### PROBLEM DETAILS
Using the material below, return exactly the lines between the one holding "green rectangle: rotated 6 degrees clockwise" and the one holding "pink square: moved 8 px left, 37 px down", inclusive, and no others.

### INPUT DATA
== Segment start ==
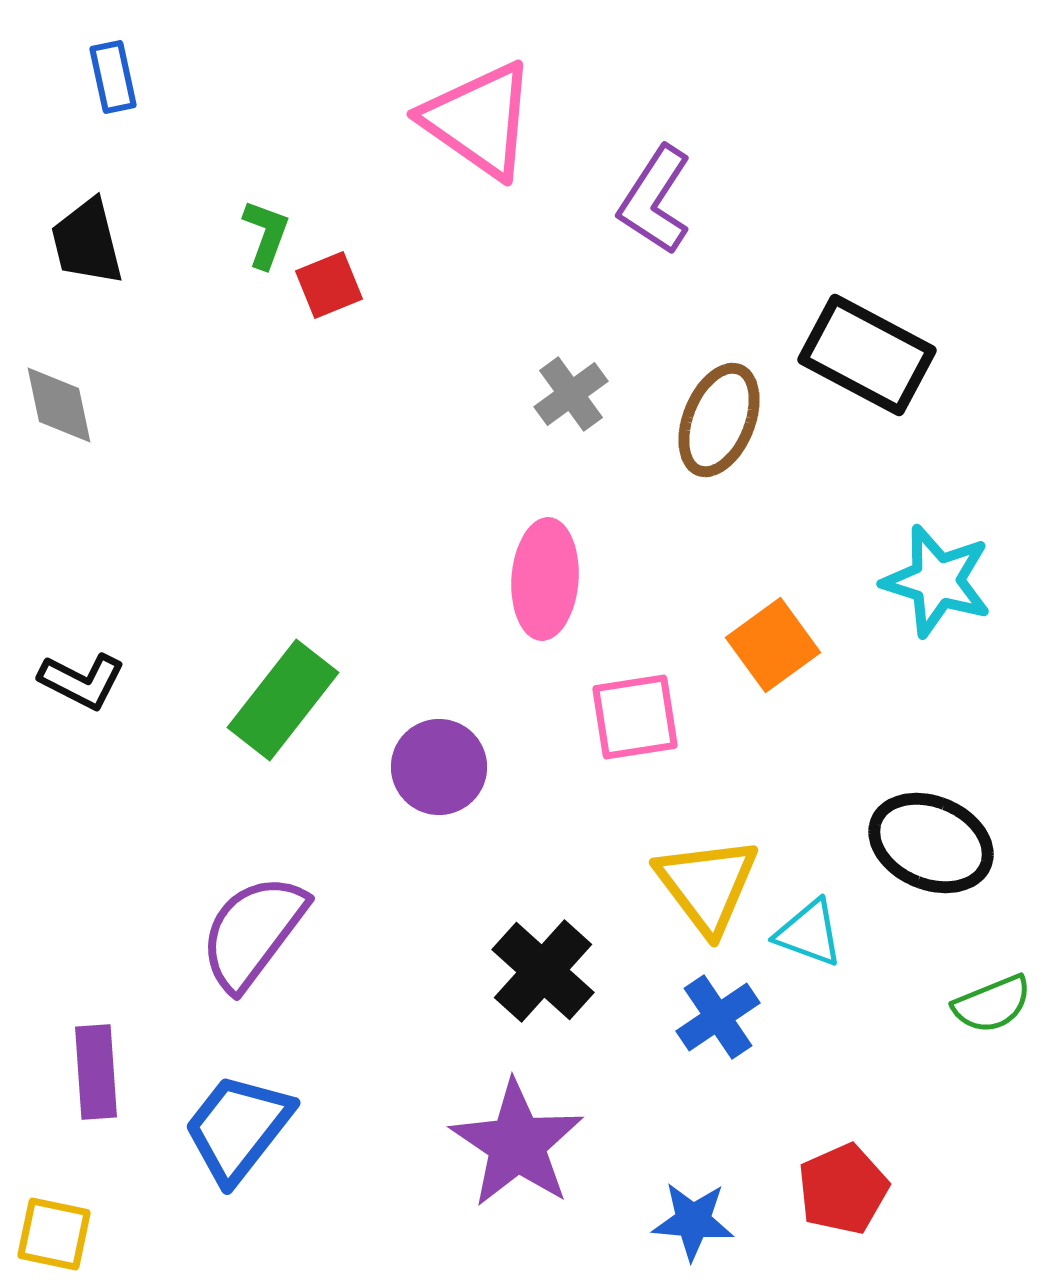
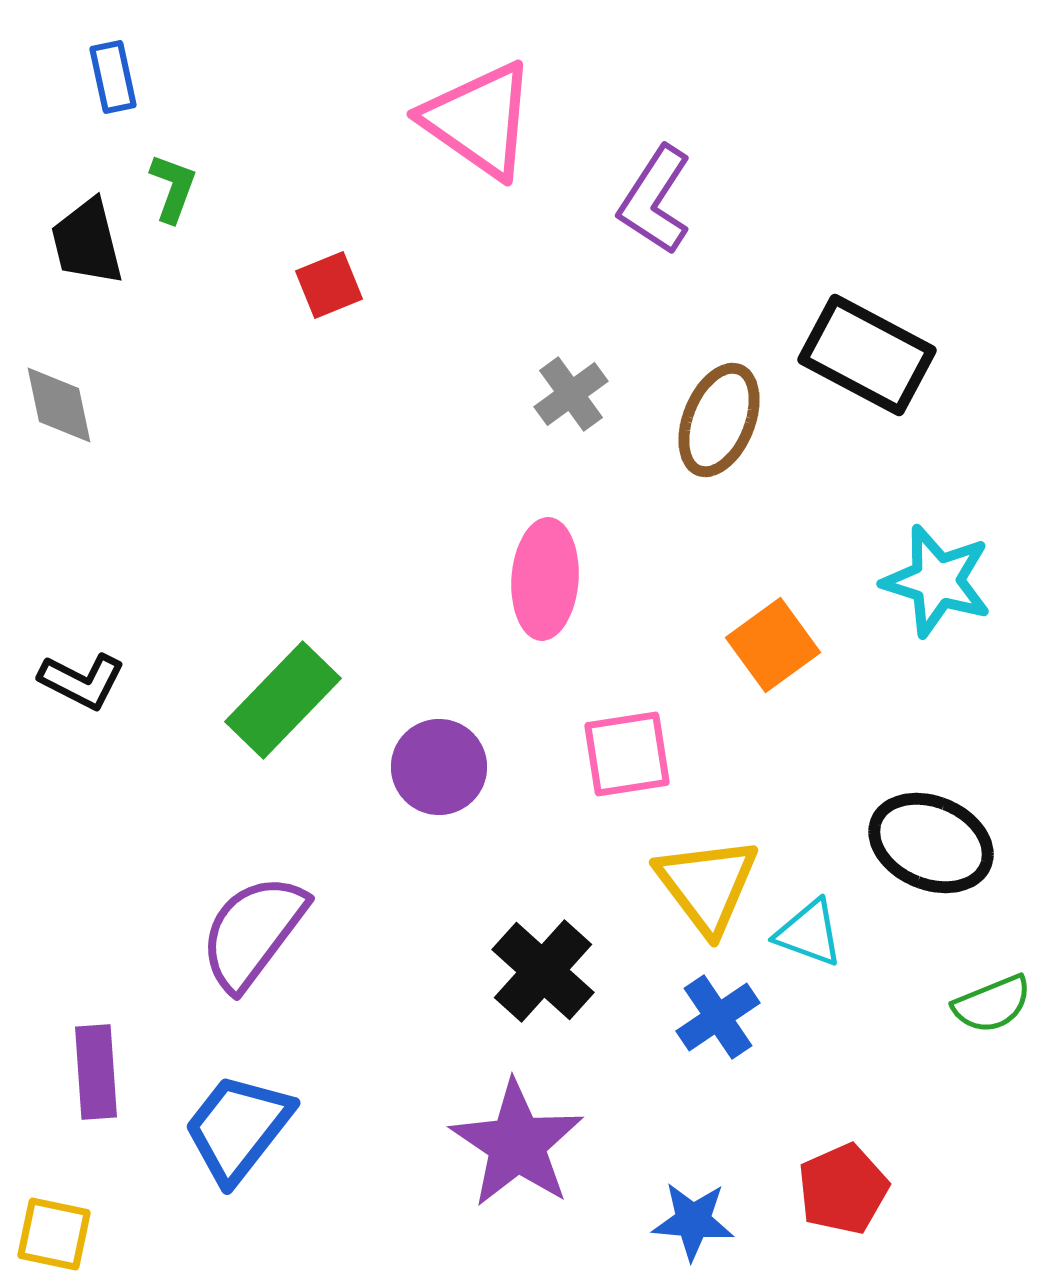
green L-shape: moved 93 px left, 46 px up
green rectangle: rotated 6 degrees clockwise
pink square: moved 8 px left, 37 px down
== Segment end ==
== Segment start ==
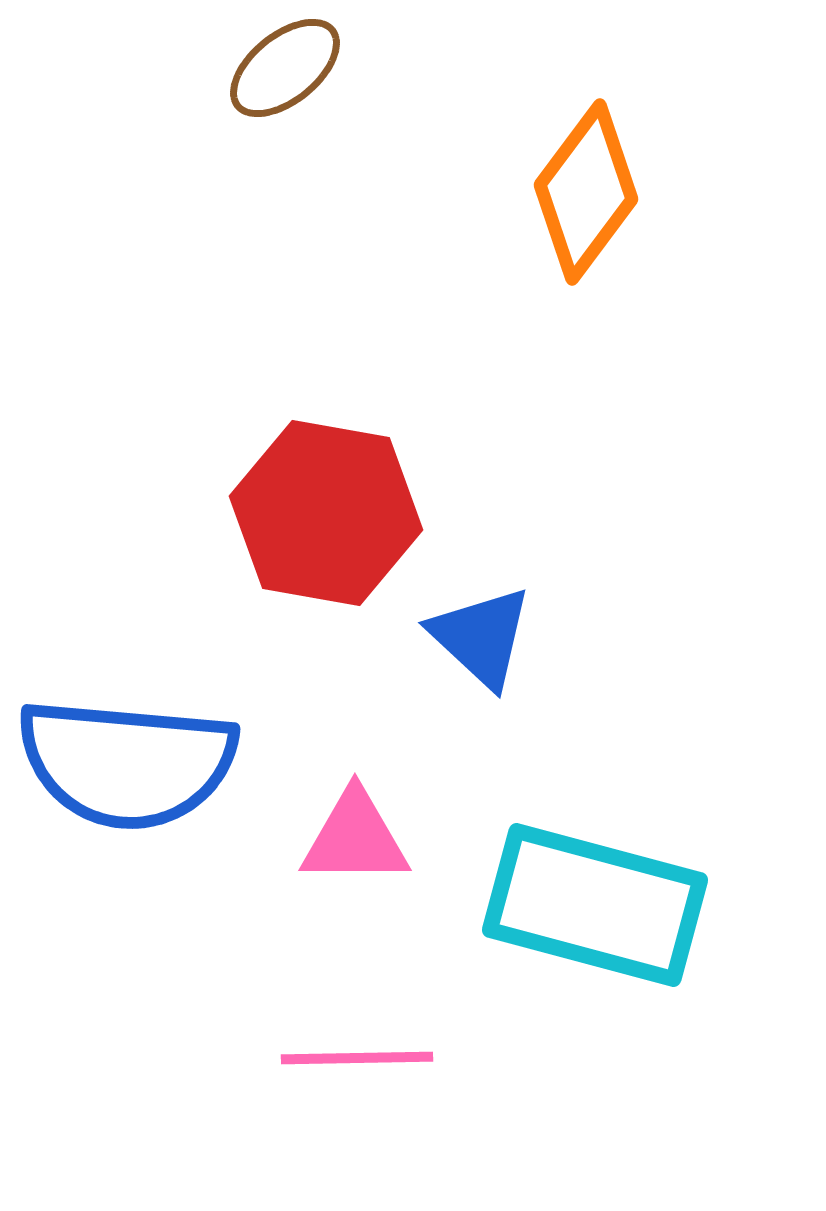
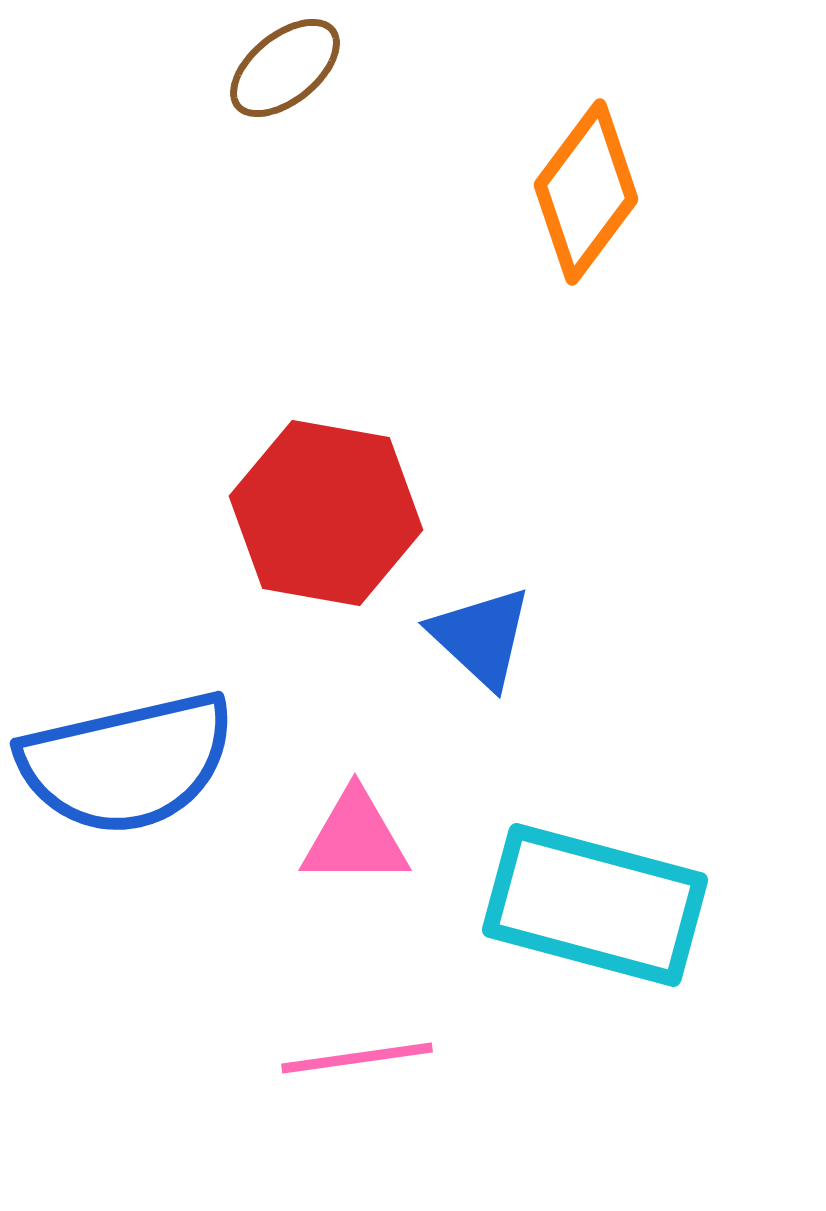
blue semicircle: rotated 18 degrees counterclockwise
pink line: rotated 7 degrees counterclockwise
== Segment end ==
### FINISHED TASK
green rectangle: rotated 6 degrees clockwise
pink square: moved 8 px left, 37 px down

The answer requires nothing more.